Provided data Block Start
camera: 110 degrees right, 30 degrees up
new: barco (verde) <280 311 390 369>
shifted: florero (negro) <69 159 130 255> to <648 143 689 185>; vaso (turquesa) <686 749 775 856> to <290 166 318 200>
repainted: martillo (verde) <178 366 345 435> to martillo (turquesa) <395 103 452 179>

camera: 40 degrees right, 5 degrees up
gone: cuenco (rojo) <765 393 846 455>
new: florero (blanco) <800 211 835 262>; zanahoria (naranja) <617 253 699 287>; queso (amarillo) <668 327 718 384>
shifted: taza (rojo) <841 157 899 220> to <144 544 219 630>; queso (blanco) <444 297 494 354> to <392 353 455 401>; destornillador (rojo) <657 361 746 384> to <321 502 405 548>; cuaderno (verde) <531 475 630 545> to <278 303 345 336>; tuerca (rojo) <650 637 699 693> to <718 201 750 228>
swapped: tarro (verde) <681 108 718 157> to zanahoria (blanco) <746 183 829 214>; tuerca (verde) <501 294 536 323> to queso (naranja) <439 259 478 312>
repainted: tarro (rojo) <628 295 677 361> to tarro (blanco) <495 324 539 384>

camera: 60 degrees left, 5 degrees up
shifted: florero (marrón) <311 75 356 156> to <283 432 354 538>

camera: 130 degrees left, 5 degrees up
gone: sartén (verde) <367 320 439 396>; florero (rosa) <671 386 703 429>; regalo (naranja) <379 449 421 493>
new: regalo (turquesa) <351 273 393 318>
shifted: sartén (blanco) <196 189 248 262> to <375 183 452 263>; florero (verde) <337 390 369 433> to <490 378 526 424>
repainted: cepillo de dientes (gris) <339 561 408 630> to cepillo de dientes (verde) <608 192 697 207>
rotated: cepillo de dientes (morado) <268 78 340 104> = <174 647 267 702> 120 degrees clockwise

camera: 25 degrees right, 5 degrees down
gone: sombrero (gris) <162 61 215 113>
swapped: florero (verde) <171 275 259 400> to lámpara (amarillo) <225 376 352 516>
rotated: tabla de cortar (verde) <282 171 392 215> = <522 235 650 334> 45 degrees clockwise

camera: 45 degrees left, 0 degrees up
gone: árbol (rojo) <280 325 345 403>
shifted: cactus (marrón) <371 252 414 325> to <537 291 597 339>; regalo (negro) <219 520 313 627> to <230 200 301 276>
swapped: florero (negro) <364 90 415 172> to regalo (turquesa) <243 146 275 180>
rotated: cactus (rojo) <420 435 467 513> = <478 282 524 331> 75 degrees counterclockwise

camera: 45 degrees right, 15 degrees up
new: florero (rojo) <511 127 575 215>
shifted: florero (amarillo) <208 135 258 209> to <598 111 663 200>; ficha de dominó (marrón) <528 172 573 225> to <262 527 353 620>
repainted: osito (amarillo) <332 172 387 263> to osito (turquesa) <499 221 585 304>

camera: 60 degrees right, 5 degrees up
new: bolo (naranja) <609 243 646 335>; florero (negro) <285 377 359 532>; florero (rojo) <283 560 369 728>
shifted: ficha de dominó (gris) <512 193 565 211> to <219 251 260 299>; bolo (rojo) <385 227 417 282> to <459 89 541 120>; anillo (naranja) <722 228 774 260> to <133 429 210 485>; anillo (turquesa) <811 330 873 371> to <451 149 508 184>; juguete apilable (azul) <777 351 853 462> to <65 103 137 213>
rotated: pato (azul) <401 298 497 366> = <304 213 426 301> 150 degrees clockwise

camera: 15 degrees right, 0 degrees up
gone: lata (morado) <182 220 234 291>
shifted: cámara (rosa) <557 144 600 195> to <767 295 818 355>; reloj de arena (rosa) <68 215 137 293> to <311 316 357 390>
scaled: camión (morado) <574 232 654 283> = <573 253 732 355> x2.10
Provided data Block End
## What the task requires
The task calls for every line of the material that contains the string "camera".

## Result of the task
camera: 110 degrees right, 30 degrees up
camera: 40 degrees right, 5 degrees up
camera: 60 degrees left, 5 degrees up
camera: 130 degrees left, 5 degrees up
camera: 25 degrees right, 5 degrees down
camera: 45 degrees left, 0 degrees up
camera: 45 degrees right, 15 degrees up
camera: 60 degrees right, 5 degrees up
camera: 15 degrees right, 0 degrees up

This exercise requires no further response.